▶ Exercise instructions
Up to and including the line that contains "blue phone [487,63,543,111] -> none", repeat the entries below exactly from the first line on. Do not carry over any pictures.

▶ Extracted records
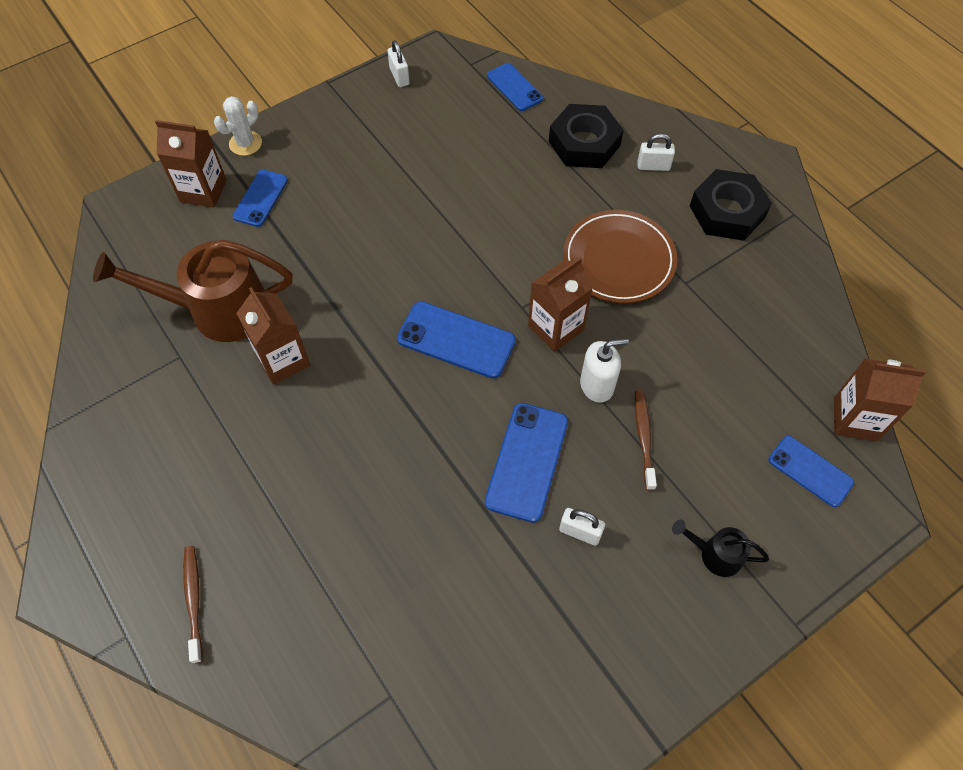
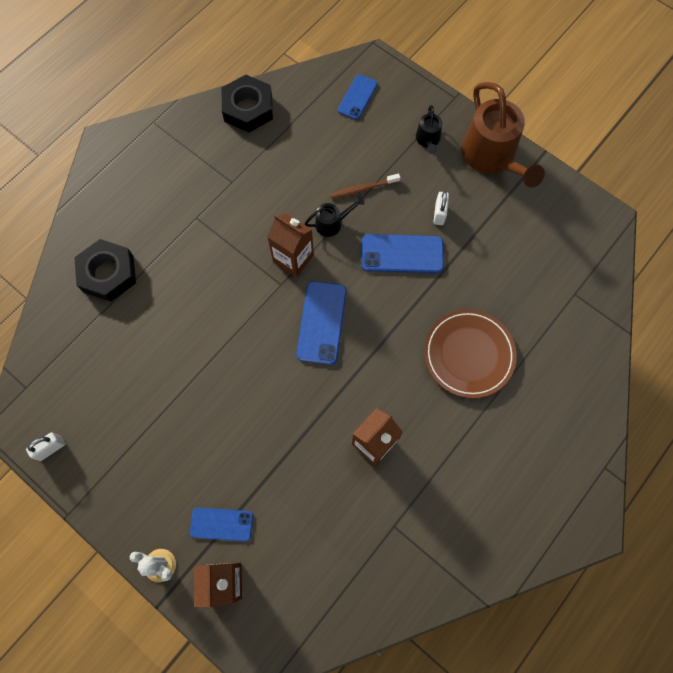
camera: 105 degrees left, 10 degrees up
brown watering can [93,239,292,342] -> brown watering can moved to [461,82,545,188]
brown toothbrush [183,546,203,664] -> none
blue phone [487,63,543,111] -> none
brown plate [563,210,677,303] -> brown plate moved to [424,309,517,398]
white soap dispenser [580,338,629,403] -> black watering can [304,196,365,237]
white padlock [637,133,675,171] -> none
black nut [690,169,772,241] -> black nut moved to [222,75,273,132]
brown carton [834,358,926,441] -> none

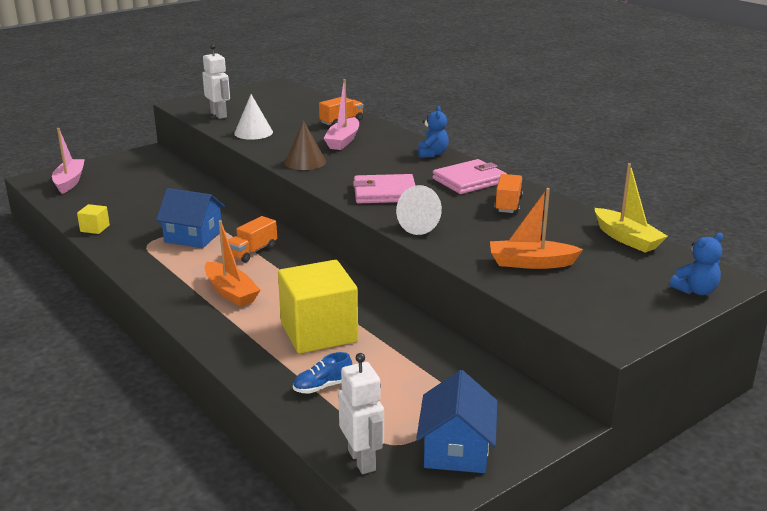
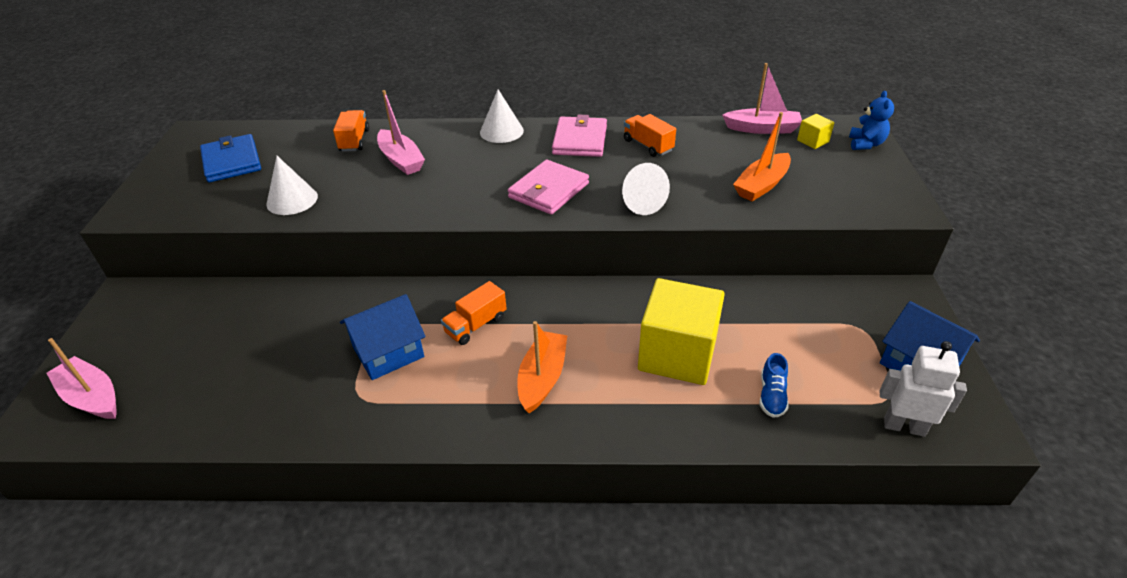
camera: 50 degrees left, 15 degrees up
yellow cube [77,204,110,234] -> yellow cube moved to [797,114,834,149]
white robot [202,44,230,119] -> none
orange boat [205,220,260,307] -> orange boat turned 75 degrees counterclockwise [517,321,567,413]
orange truck [228,216,277,263] -> orange truck turned 60 degrees clockwise [441,281,507,345]
brown cone [284,121,326,170] -> none
blue teddy bear [418,106,449,158] -> white cone [480,89,524,143]
yellow boat [595,163,668,253] -> pink boat [722,63,802,134]
none -> blue wallet [200,134,261,182]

▶ Final answer
camera: 105 degrees left, 10 degrees up
brown watering can [93,239,292,342] -> brown watering can moved to [461,82,545,188]
brown toothbrush [183,546,203,664] -> none
blue phone [487,63,543,111] -> none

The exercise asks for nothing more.